* [Task to carry out] Somewhere below are a line with "none -> green bowling pin [405,406,433,456]" and a later line with "black screwdriver [698,169,743,248]". Output exactly those lines and all lines between them.

[Opening Source material section]

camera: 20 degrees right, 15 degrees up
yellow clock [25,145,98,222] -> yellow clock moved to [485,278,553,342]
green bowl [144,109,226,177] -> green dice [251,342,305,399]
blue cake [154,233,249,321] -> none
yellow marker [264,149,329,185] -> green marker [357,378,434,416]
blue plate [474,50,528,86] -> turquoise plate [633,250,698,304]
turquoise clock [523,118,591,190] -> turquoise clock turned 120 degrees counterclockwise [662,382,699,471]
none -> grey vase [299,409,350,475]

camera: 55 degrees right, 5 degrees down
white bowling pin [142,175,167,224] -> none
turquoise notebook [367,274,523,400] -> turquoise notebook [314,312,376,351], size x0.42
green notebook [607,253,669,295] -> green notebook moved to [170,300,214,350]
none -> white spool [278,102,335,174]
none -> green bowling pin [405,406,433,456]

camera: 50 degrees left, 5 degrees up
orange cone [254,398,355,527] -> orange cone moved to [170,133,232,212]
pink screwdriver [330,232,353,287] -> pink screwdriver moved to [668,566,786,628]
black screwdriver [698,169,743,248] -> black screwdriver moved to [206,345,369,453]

[Closing Source material section]
[Opening Source material section]

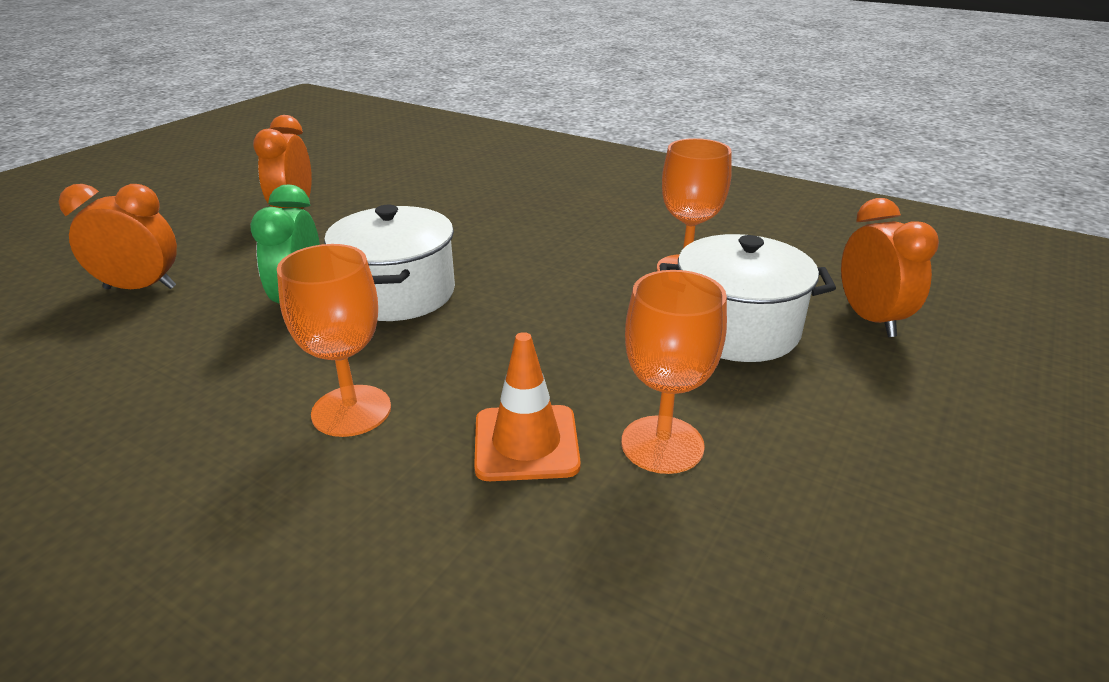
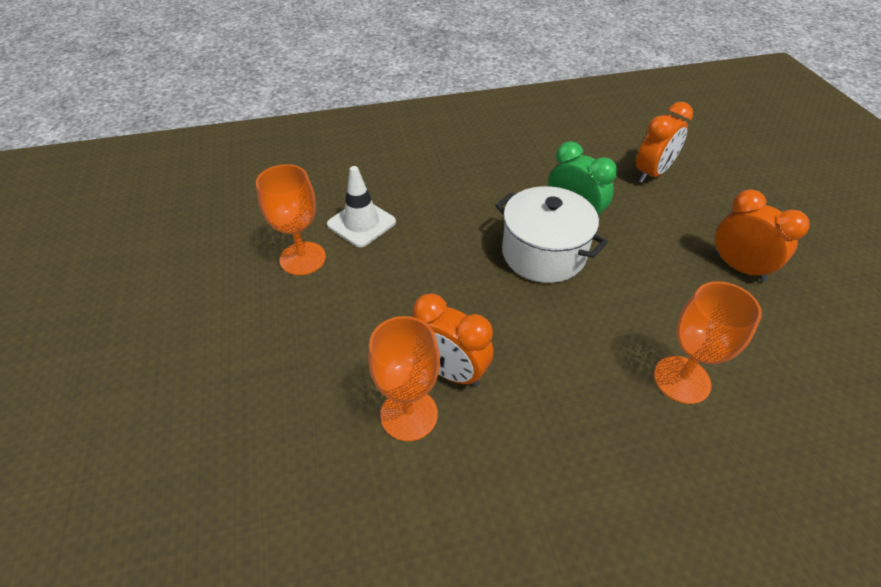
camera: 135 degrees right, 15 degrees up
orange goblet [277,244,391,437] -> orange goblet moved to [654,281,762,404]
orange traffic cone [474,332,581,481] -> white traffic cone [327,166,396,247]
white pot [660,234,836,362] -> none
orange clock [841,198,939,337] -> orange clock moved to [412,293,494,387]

[Closing Source material section]
[Opening Source material section]

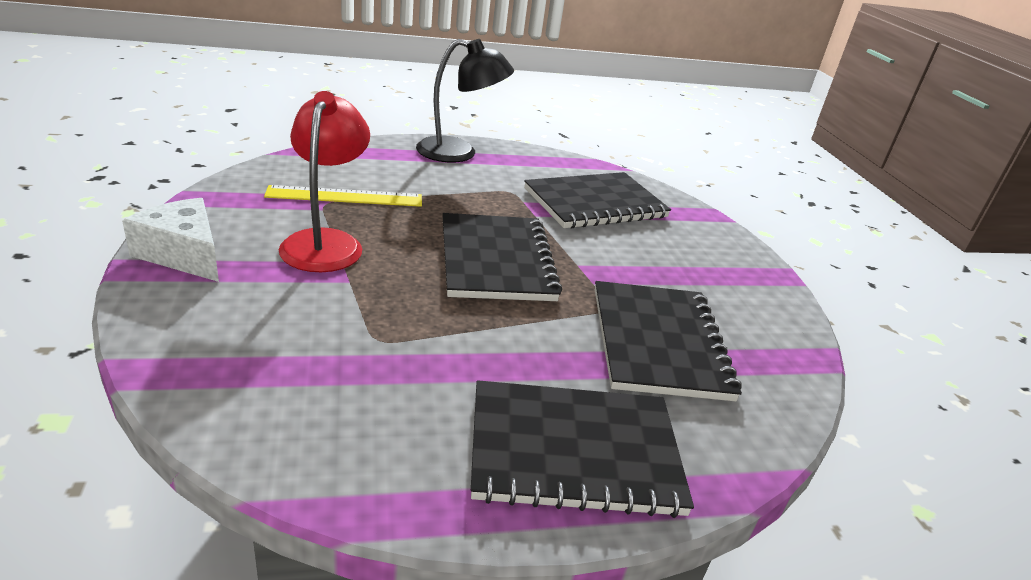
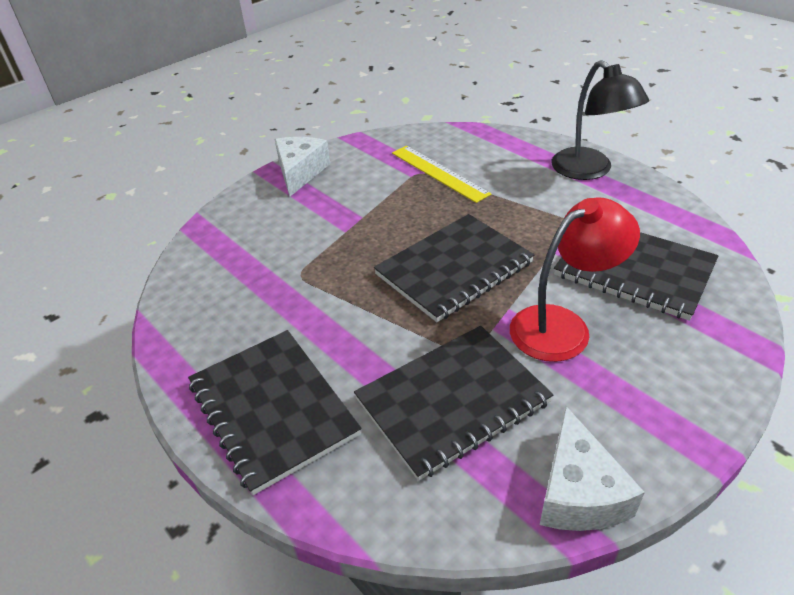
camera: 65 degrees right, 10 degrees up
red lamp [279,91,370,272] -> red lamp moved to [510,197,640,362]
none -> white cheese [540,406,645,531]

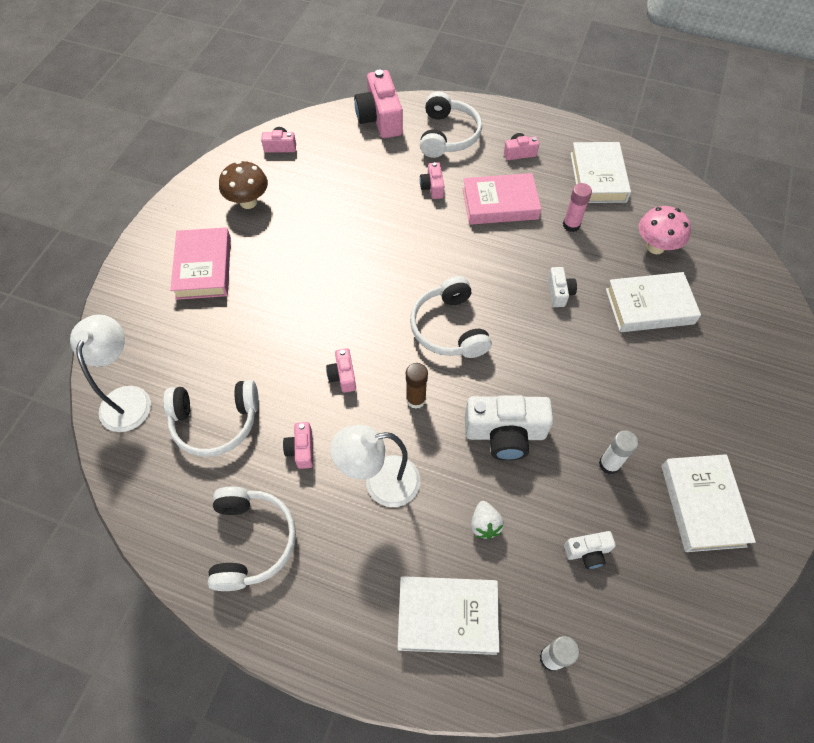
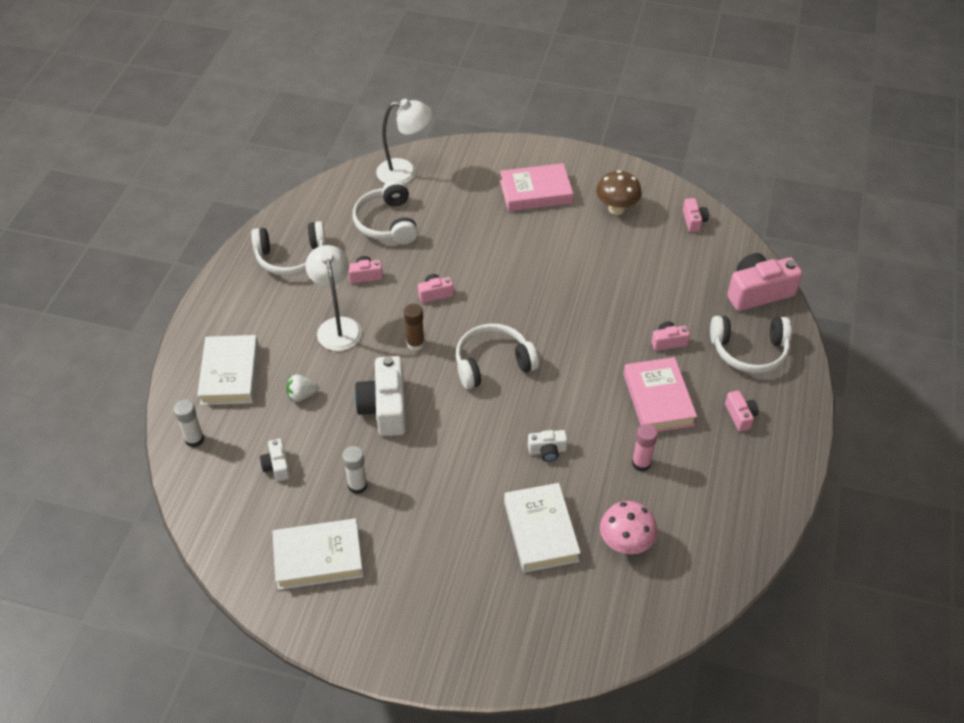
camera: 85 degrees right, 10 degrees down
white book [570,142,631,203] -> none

[Closing Source material section]

* [Solution for this exercise]
none -> green bowling pin [405,406,433,456]

camera: 50 degrees left, 5 degrees up
orange cone [254,398,355,527] -> orange cone moved to [170,133,232,212]
pink screwdriver [330,232,353,287] -> pink screwdriver moved to [668,566,786,628]
black screwdriver [698,169,743,248] -> black screwdriver moved to [206,345,369,453]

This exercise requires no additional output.